Records START

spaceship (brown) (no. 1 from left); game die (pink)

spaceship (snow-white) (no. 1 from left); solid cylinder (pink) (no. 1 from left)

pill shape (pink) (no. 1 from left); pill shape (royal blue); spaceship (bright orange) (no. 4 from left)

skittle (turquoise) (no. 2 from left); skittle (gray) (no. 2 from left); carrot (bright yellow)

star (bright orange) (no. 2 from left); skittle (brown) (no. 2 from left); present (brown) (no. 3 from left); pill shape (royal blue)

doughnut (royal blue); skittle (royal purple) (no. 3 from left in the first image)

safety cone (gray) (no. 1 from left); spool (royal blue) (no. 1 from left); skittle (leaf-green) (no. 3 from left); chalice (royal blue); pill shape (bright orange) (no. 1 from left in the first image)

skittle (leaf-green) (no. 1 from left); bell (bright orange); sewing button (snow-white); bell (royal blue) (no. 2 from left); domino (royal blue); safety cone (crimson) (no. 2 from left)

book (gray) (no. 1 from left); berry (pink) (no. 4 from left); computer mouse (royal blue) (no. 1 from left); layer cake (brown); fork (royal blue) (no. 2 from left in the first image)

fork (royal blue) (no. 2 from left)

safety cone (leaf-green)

Records END

**Activity:** Identify all lines in the records above with the word "pill".

**Output below:**
pill shape (pink) (no. 1 from left); pill shape (royal blue); spaceship (bright orange) (no. 4 from left)
star (bright orange) (no. 2 from left); skittle (brown) (no. 2 from left); present (brown) (no. 3 from left); pill shape (royal blue)
safety cone (gray) (no. 1 from left); spool (royal blue) (no. 1 from left); skittle (leaf-green) (no. 3 from left); chalice (royal blue); pill shape (bright orange) (no. 1 from left in the first image)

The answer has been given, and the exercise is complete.